··· Data excerpts ···

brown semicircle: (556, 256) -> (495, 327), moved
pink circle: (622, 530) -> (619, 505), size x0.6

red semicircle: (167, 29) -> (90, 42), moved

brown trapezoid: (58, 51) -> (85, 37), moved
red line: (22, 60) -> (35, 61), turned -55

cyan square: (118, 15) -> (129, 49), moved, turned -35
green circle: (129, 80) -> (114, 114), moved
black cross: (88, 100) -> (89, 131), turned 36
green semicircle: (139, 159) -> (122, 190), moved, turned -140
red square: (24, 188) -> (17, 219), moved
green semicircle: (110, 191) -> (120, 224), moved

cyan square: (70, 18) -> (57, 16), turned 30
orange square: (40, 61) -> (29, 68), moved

···
··· Data excerpts ···

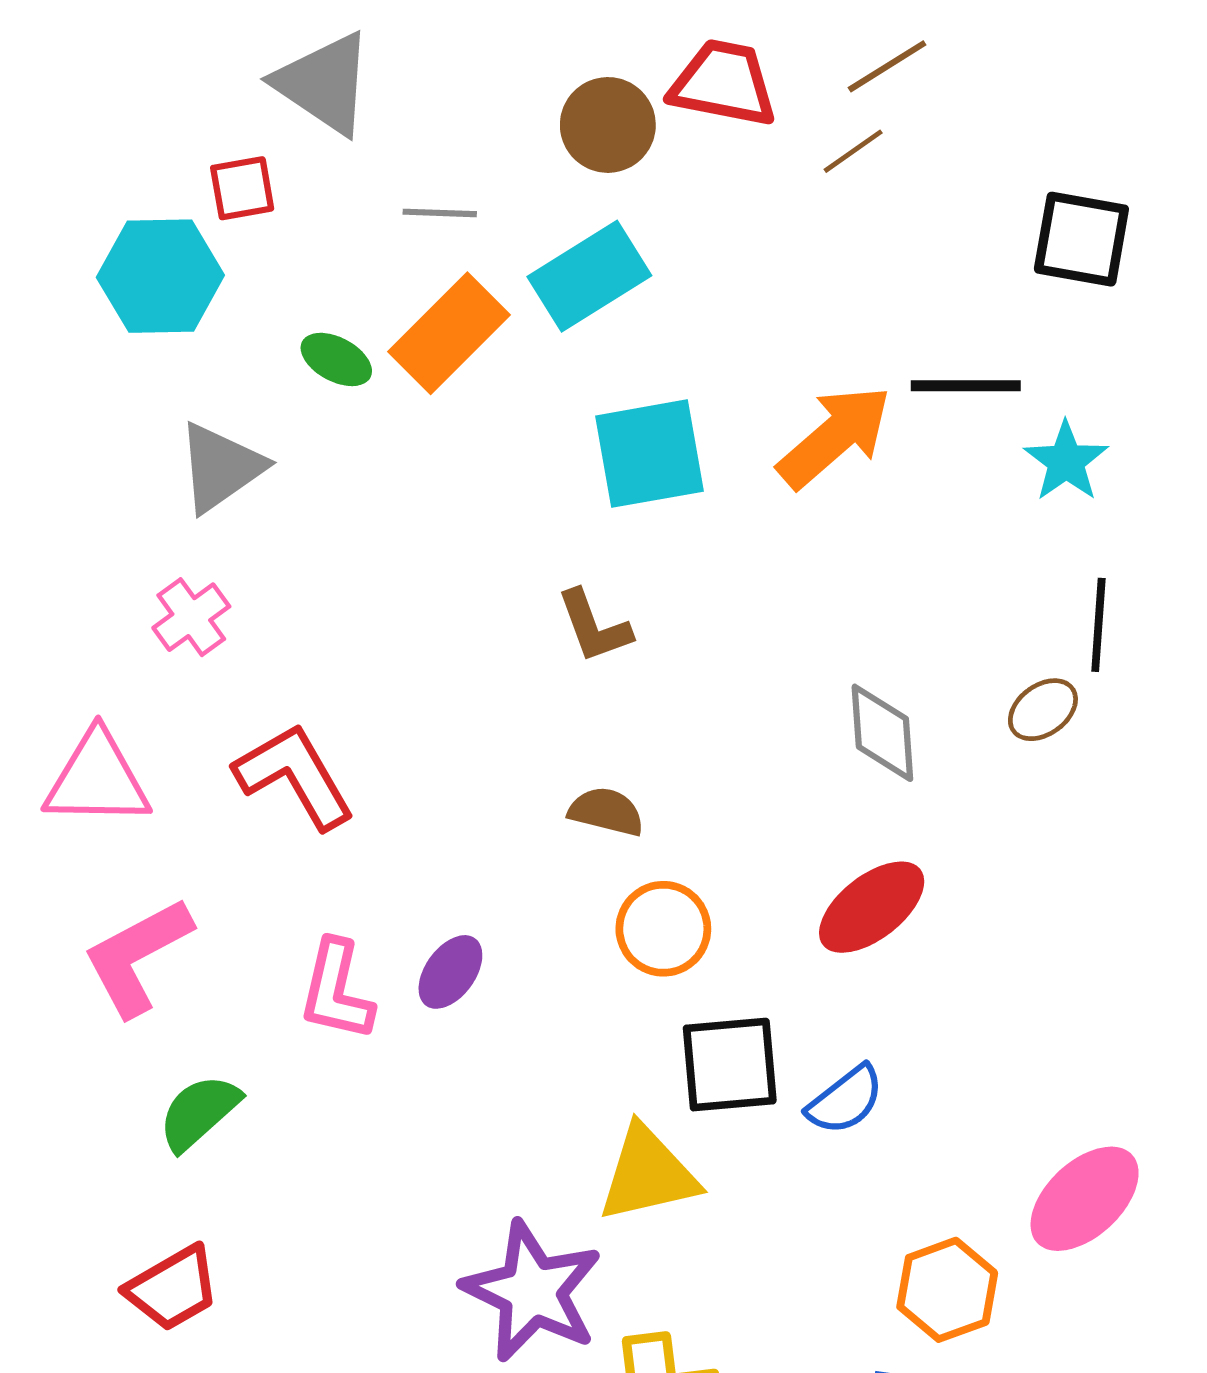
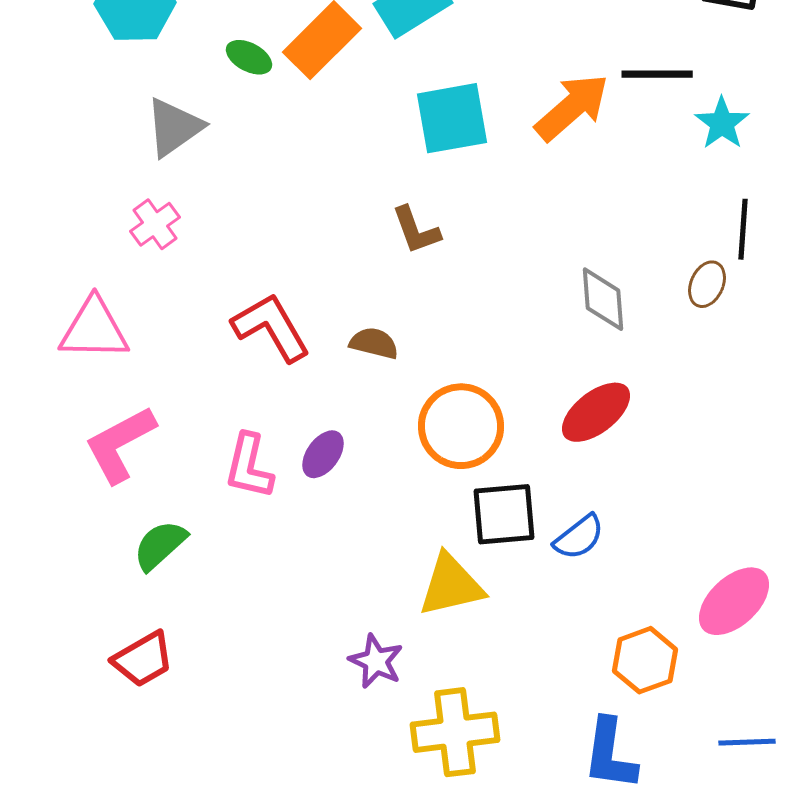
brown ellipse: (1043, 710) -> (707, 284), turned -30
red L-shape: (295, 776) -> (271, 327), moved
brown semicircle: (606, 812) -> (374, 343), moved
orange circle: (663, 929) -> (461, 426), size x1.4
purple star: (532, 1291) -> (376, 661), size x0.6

···

> **Work task**: When a line in the data above contains the string "cyan", copy that line.

> **Your solution**:
cyan square: (118, 15) -> (129, 49), moved, turned -35
cyan square: (70, 18) -> (57, 16), turned 30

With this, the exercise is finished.